_Assigned task:_
Exact copy, pictures excluded: print the lines from the one with "before: yellow tavirax" through the final line of the records.

_Records for this exercise:_
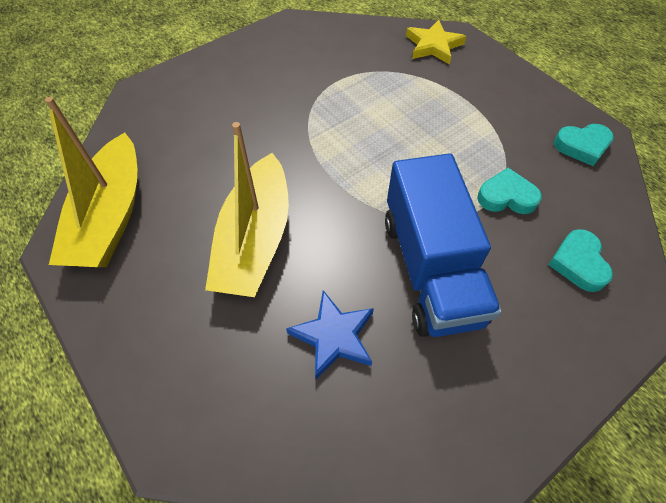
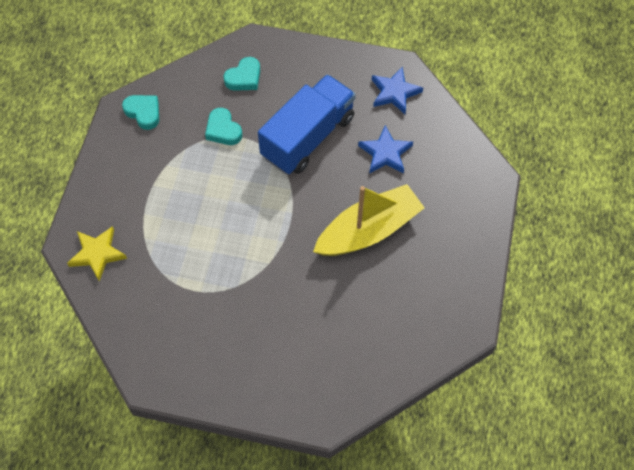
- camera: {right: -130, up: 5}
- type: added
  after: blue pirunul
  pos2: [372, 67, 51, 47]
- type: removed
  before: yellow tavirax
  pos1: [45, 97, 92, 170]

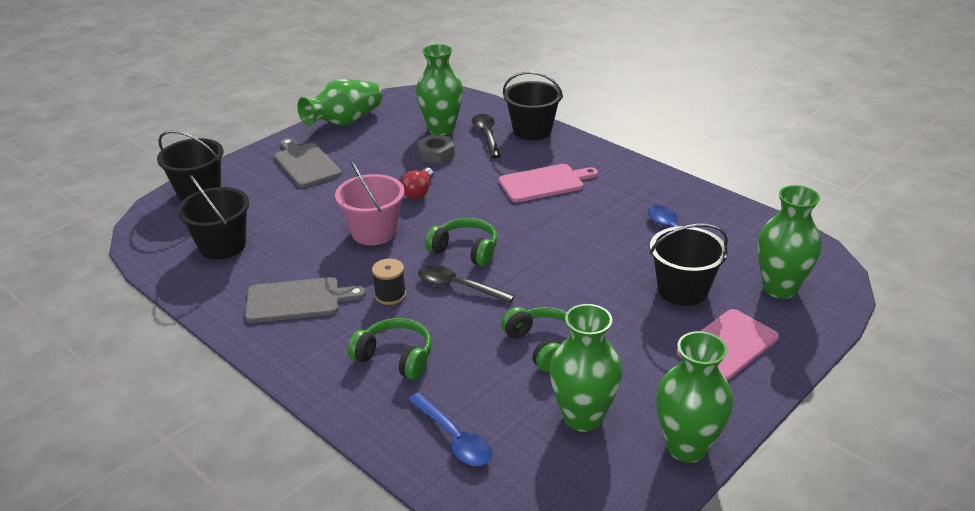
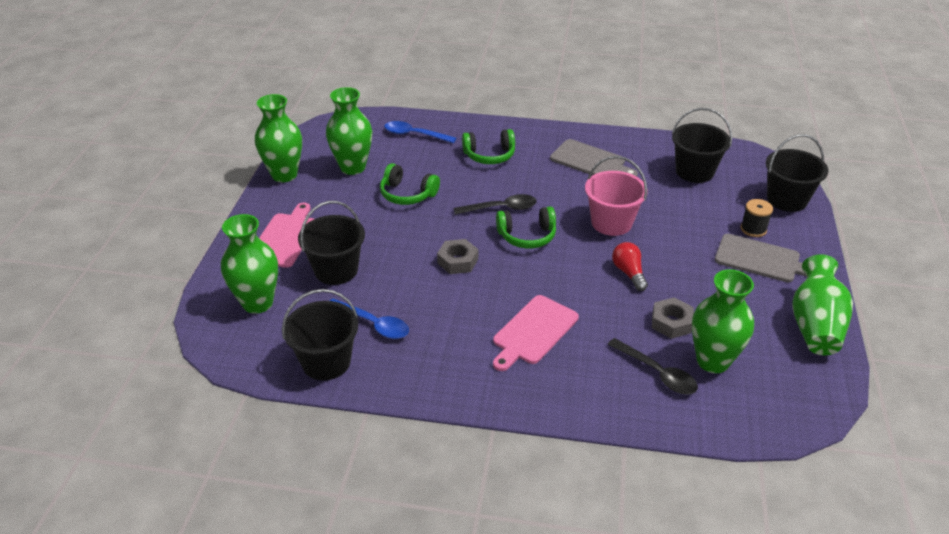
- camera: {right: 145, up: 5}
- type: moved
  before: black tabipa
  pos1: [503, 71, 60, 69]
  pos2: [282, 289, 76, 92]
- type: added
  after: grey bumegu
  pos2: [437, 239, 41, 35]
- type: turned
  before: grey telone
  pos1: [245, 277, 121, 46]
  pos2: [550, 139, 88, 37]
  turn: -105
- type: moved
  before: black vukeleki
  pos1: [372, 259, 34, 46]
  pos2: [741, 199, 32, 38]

_Solution below:_
  before: yellow tavirax
  pos1: [45, 97, 92, 170]

- camera: {right: 145, up: 5}
- type: moved
  before: black tabipa
  pos1: [503, 71, 60, 69]
  pos2: [282, 289, 76, 92]
- type: added
  after: grey bumegu
  pos2: [437, 239, 41, 35]
- type: turned
  before: grey telone
  pos1: [245, 277, 121, 46]
  pos2: [550, 139, 88, 37]
  turn: -105
- type: moved
  before: black vukeleki
  pos1: [372, 259, 34, 46]
  pos2: [741, 199, 32, 38]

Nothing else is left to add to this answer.